Print, please, exactly the lines from the one with "black car: 3 -> 4" through the final line of the data below, with both ends included and the pictures left out.

[RECORDS FOR THIS EXERCISE Boundary: Start]

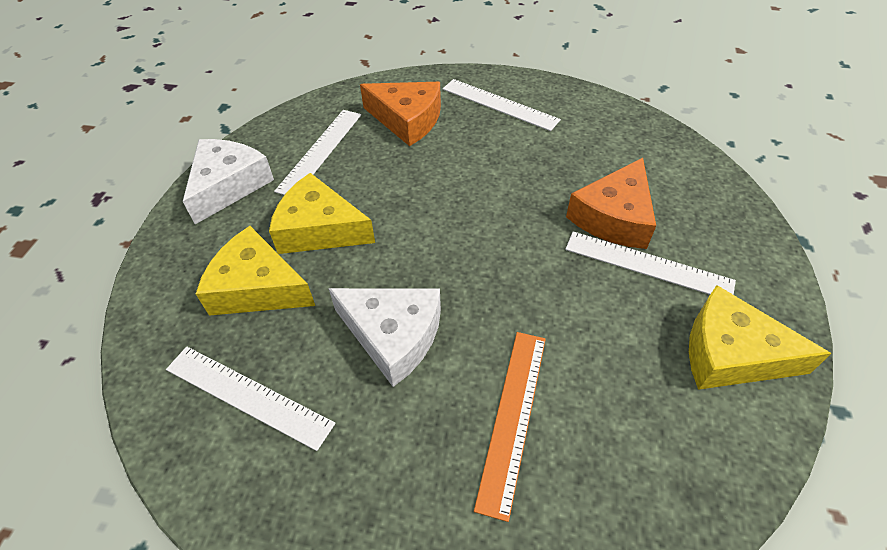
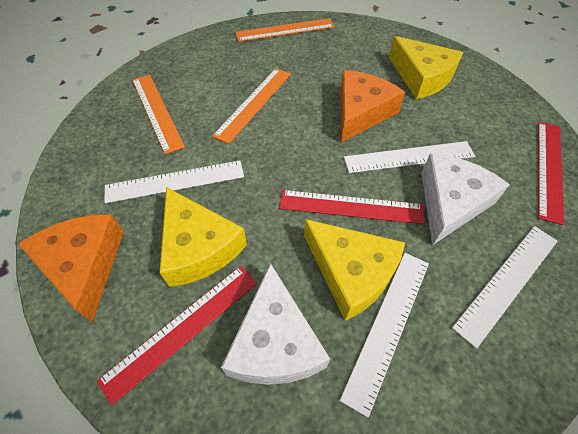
orange ruler: 1 -> 3
red ruler: 0 -> 3

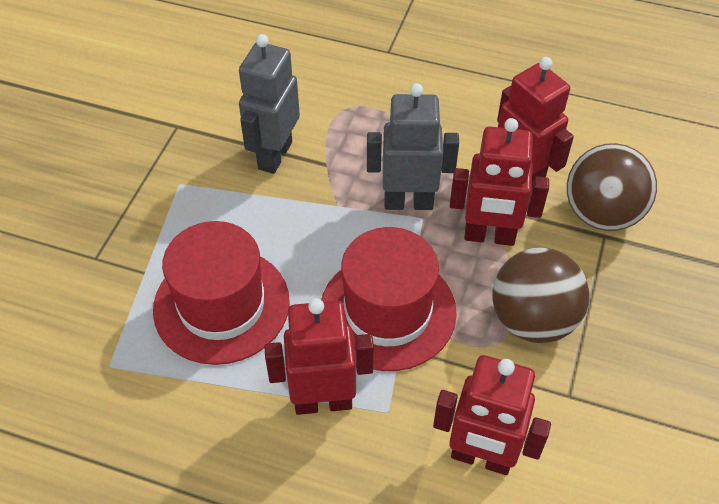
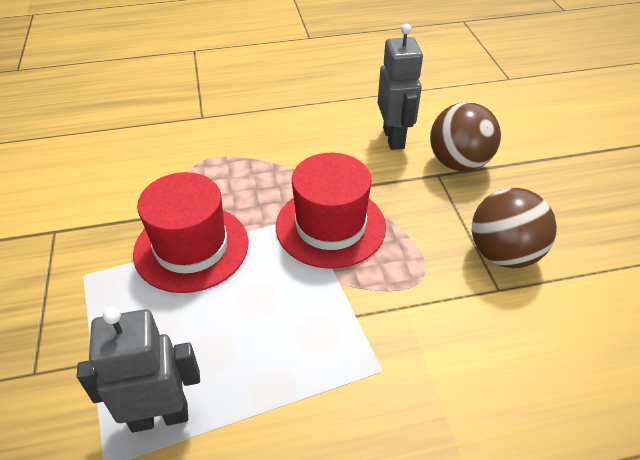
red robot: 4 -> 0

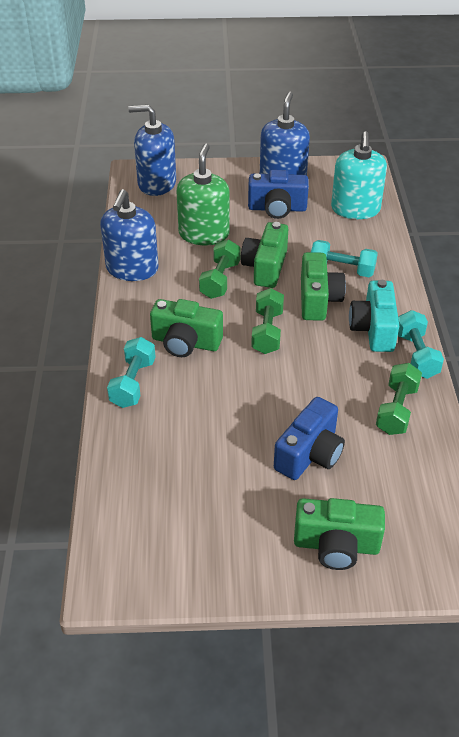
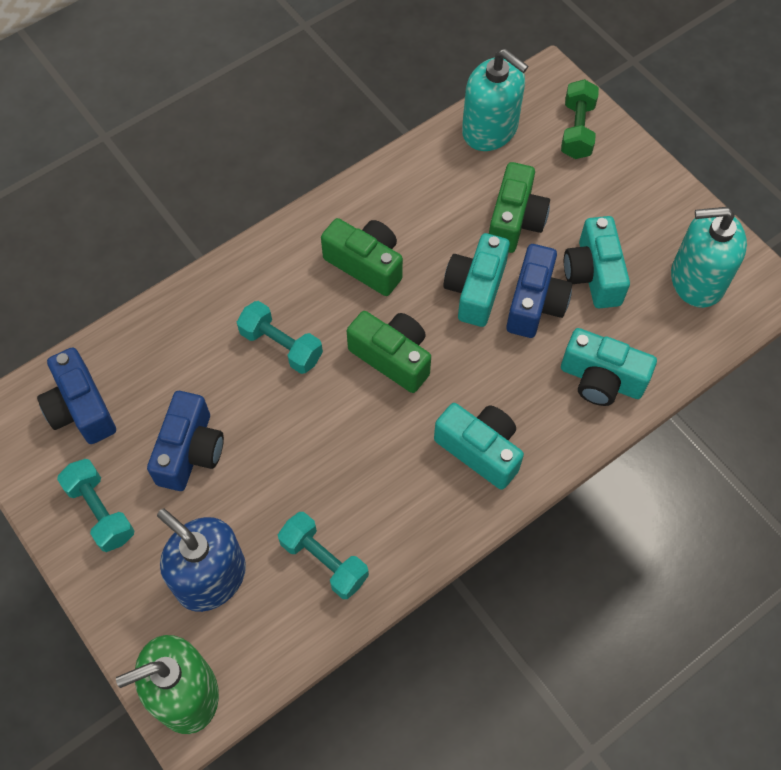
blue camera: 2 -> 3
blue soap dispenser: 3 -> 1
green camera: 4 -> 3
green dumbbell: 3 -> 1
turquoise camera: 1 -> 4
turquoise soap dispenser: 1 -> 2

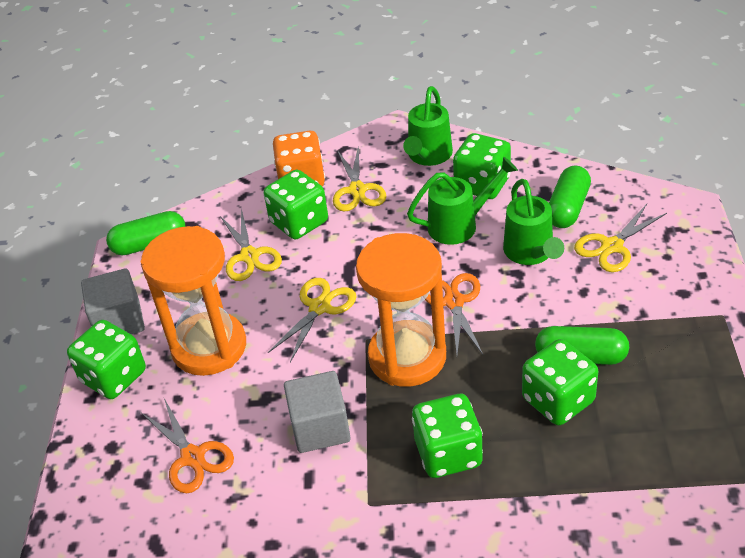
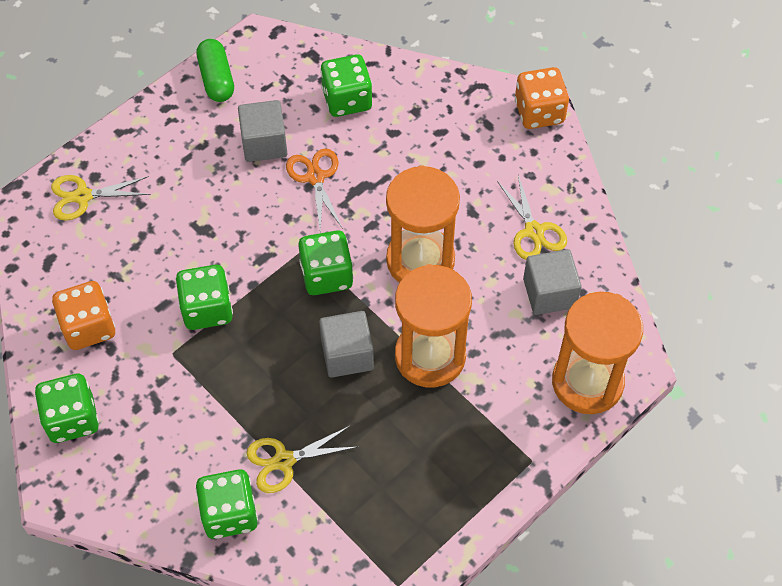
green capsule: 3 -> 1
green watering can: 3 -> 0
grey cube: 2 -> 3
orange dice: 1 -> 2
orange hourglass: 2 -> 3
orange scissors: 2 -> 1
yellow scissors: 4 -> 3

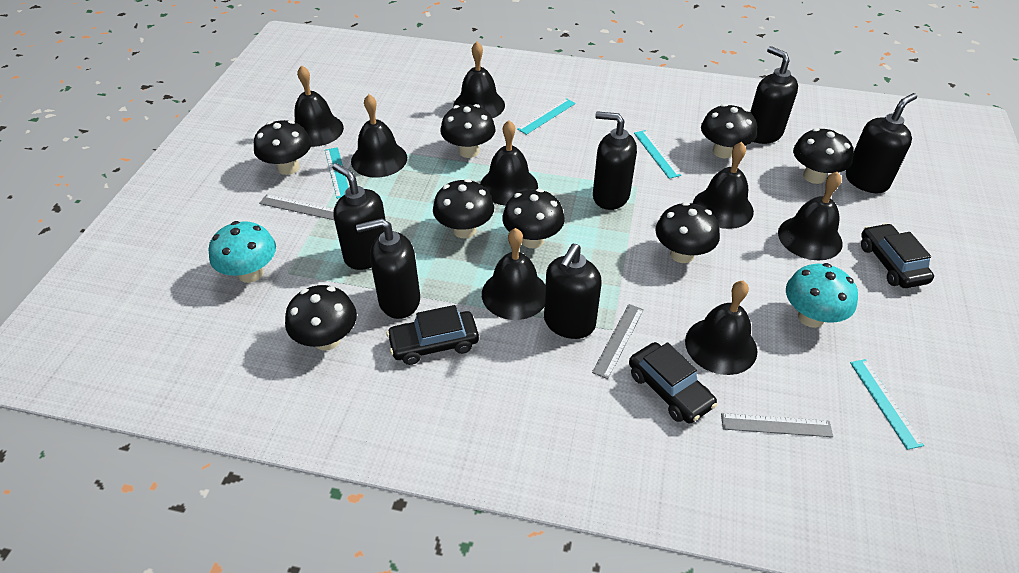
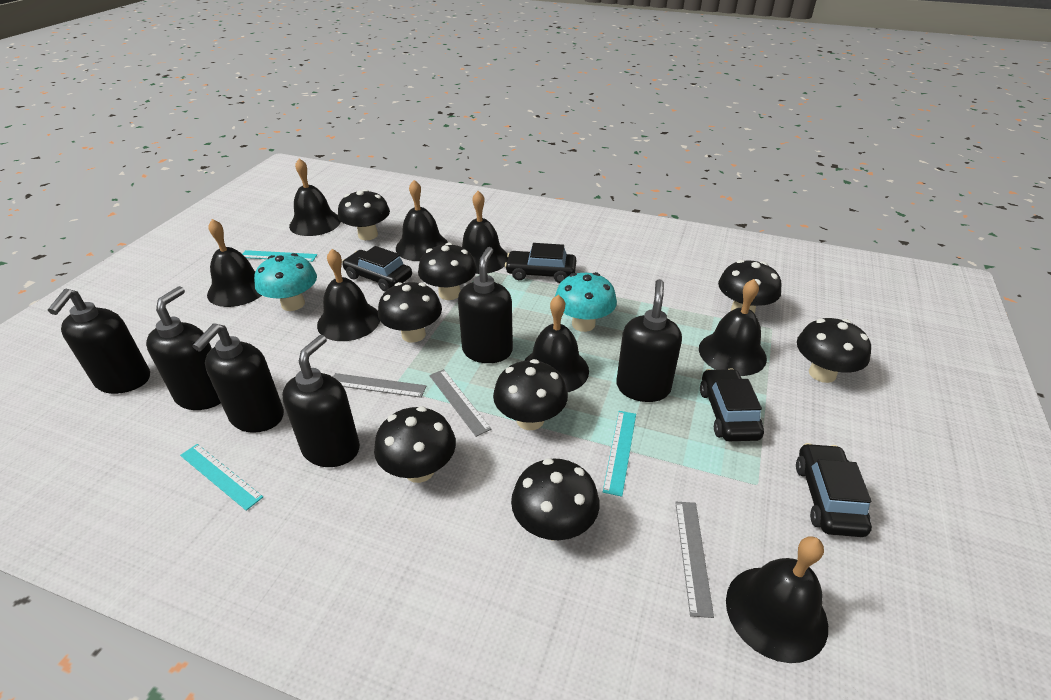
black car: 3 -> 4
turquoise ruler: 4 -> 3

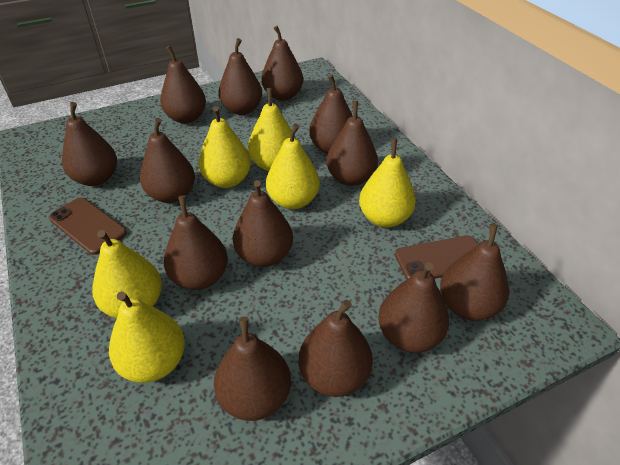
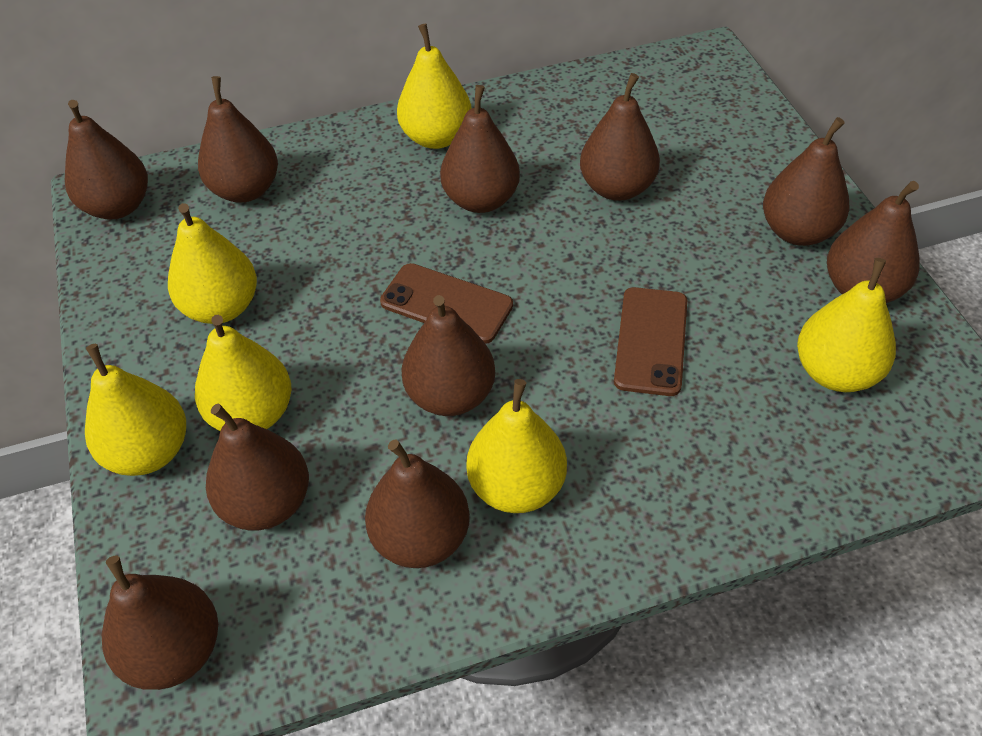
brown pear: 13 -> 10

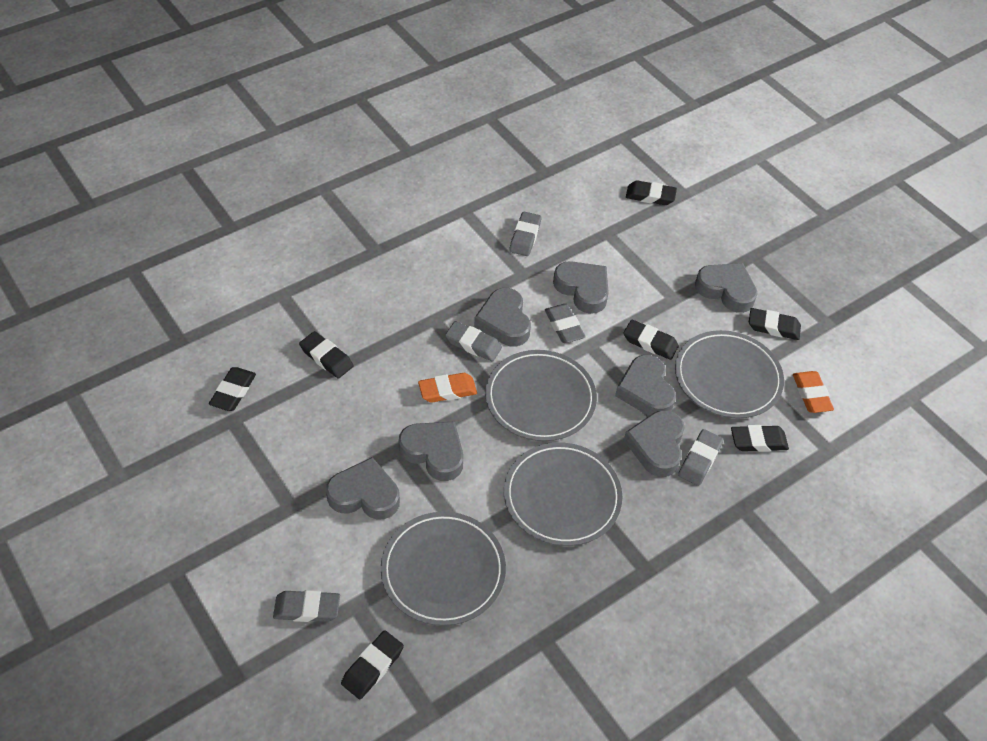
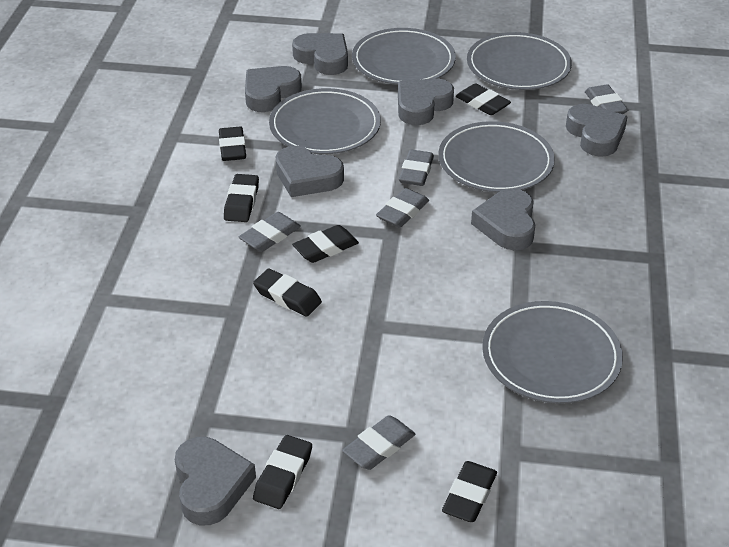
grey plate: 4 -> 5
orange eraser: 2 -> 0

[RECORDS FOR THIS EXERCISE Boundary: End]

YOUR SOLUTION:
black car: 3 -> 4
turquoise ruler: 4 -> 3

brown pear: 13 -> 10

grey plate: 4 -> 5
orange eraser: 2 -> 0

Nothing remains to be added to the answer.